• **ABOUT THIS TASK**: Line by line, output everything from the one that contains "[(551,120),(542,121),(548,144),(557,141),(551,120)]" through the end of the material below, exactly as written and with no pictures.
___ DATASET RECORDS
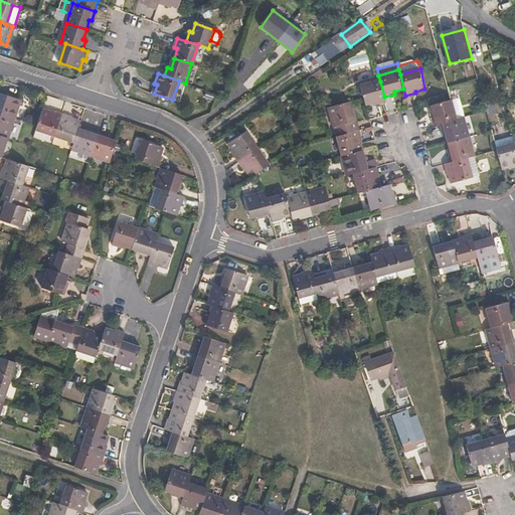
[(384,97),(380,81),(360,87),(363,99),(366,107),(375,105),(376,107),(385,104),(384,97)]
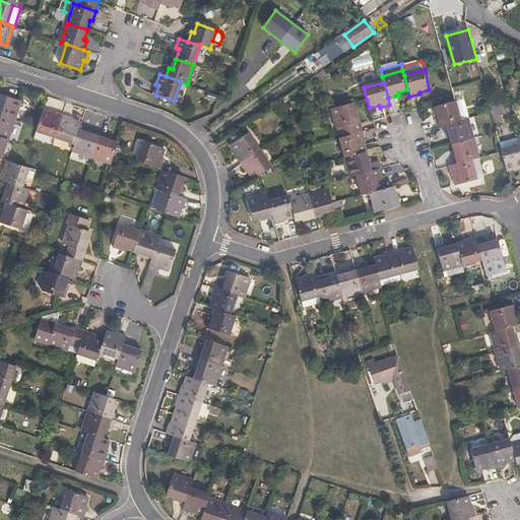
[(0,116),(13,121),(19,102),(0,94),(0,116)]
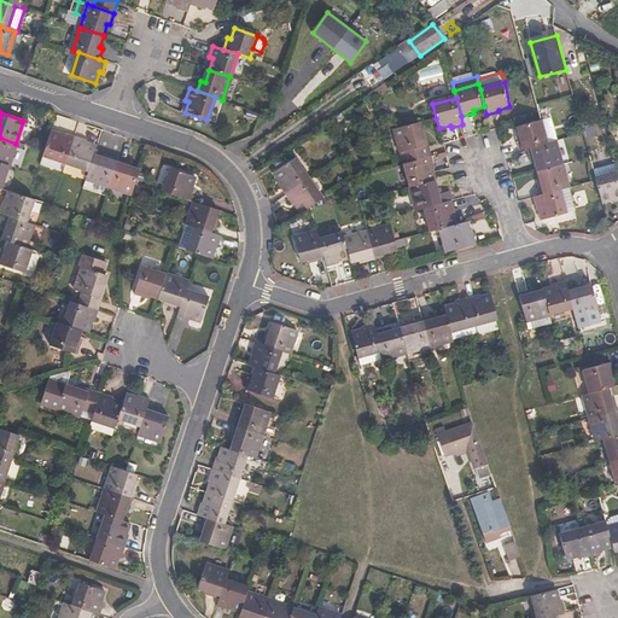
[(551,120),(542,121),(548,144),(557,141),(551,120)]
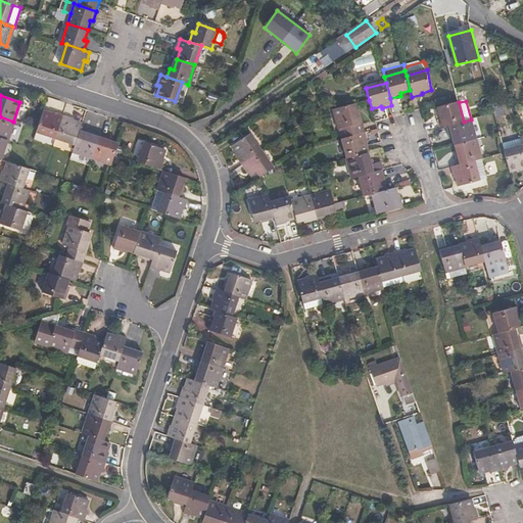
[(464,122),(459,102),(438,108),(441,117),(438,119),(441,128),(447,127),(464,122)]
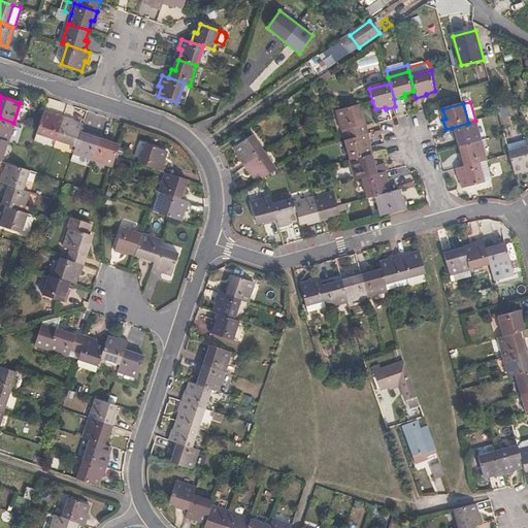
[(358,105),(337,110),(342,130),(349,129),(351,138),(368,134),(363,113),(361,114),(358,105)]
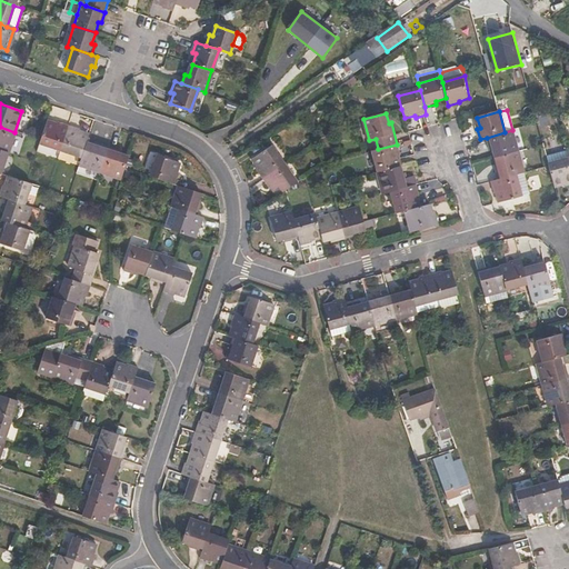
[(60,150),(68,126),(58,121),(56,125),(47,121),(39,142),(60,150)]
______
• **REPLY**:
[(551,120),(542,121),(548,144),(557,141),(551,120)]
[(464,122),(459,102),(438,108),(441,117),(438,119),(441,128),(447,127),(464,122)]
[(358,105),(337,110),(342,130),(349,129),(351,138),(368,134),(363,113),(361,114),(358,105)]
[(60,150),(68,126),(58,121),(56,125),(47,121),(39,142),(60,150)]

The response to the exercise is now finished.